Before-and-after scene images
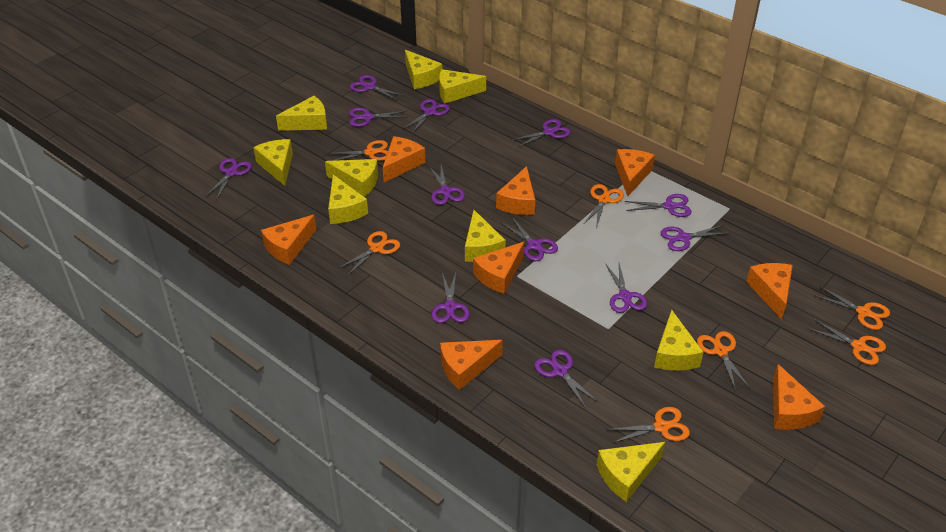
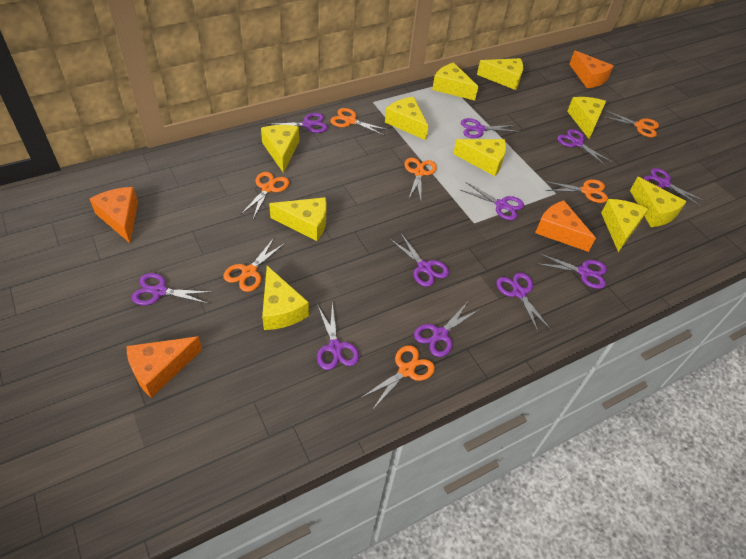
orange cheese: 8 -> 4
purple scissors: 12 -> 11
yellow cheese: 9 -> 10

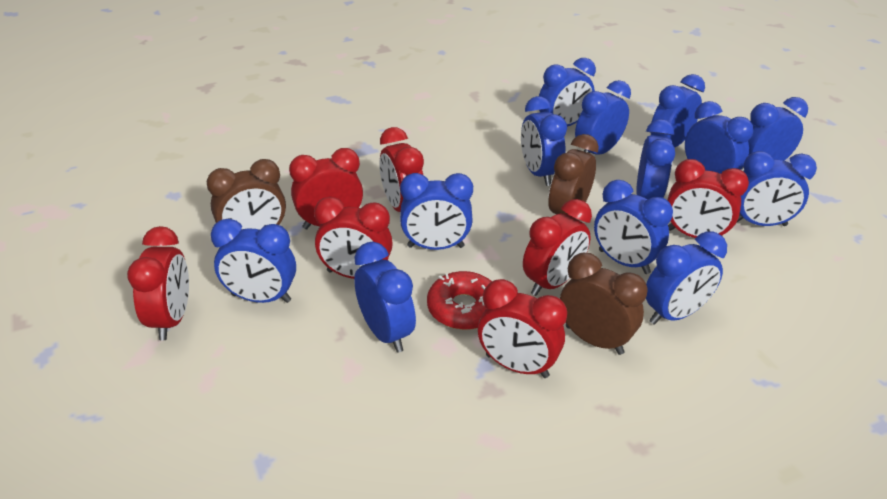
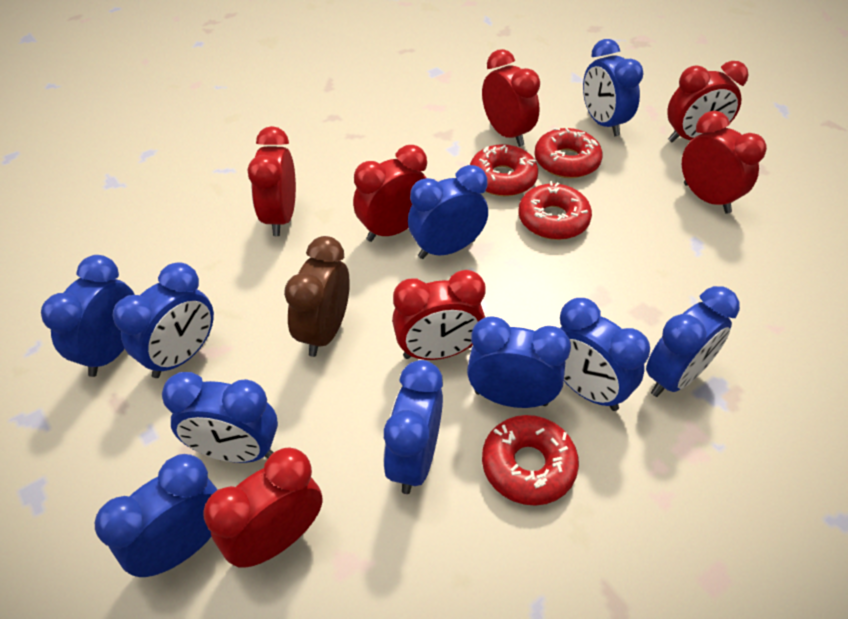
blue clock: 13 -> 10
brown clock: 3 -> 1
red donut: 1 -> 4

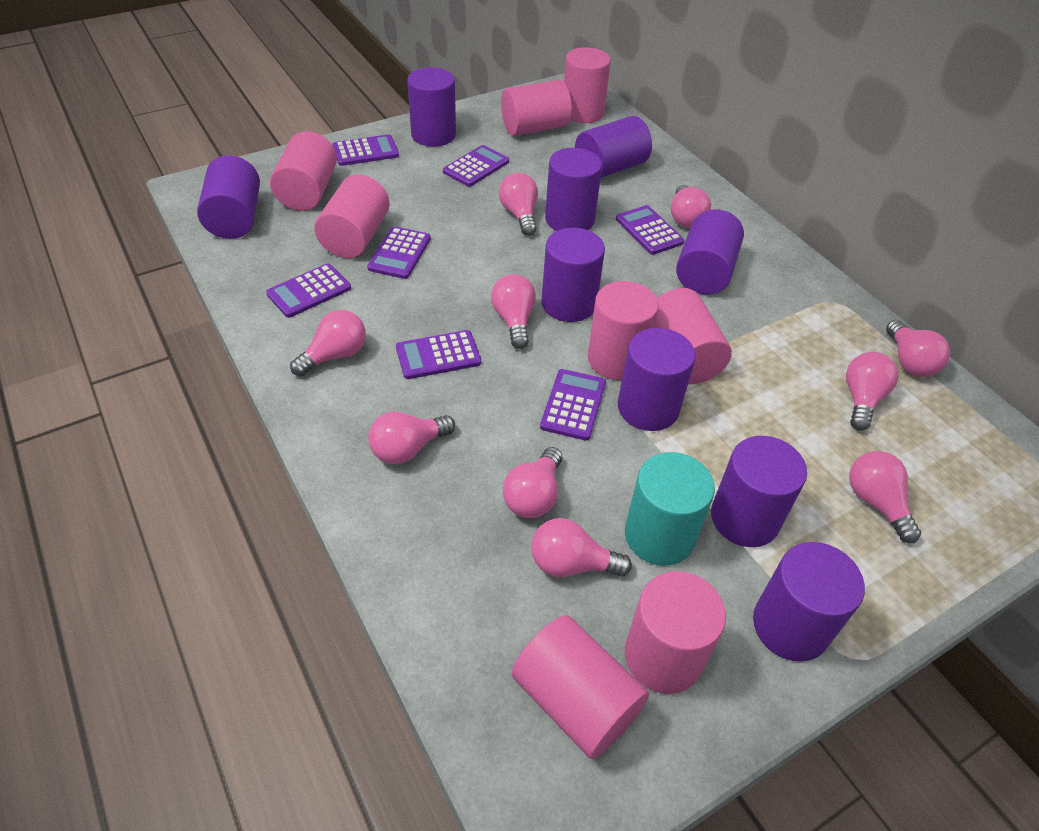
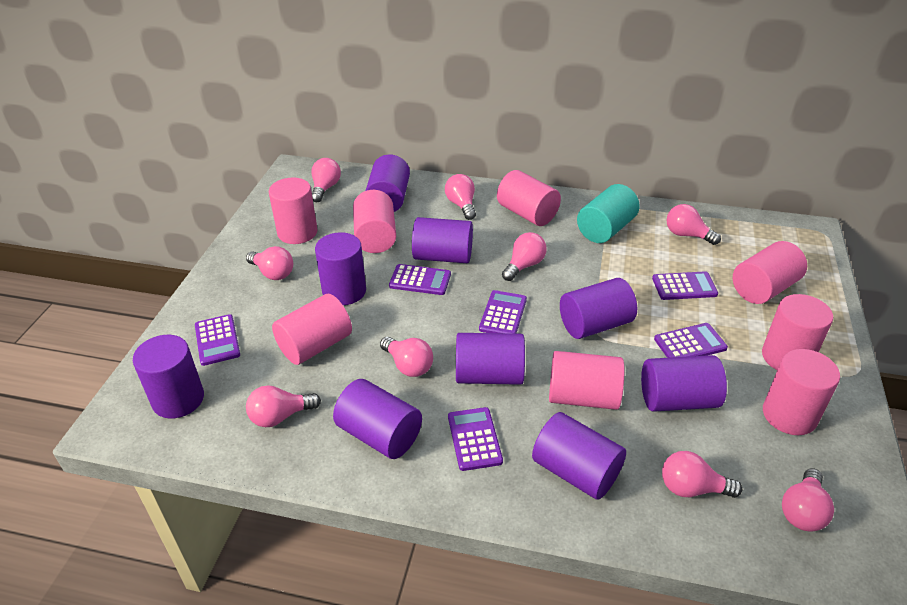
pink light bulb: 10 -> 9
purple calculator: 7 -> 6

## Work instructions:
Please print exactly the lines from the one holding "yellow cheese: 9 -> 10" through the final line of the data above, including both, and skip all pictures.

## Expected answer:
yellow cheese: 9 -> 10

blue clock: 13 -> 10
brown clock: 3 -> 1
red donut: 1 -> 4

pink light bulb: 10 -> 9
purple calculator: 7 -> 6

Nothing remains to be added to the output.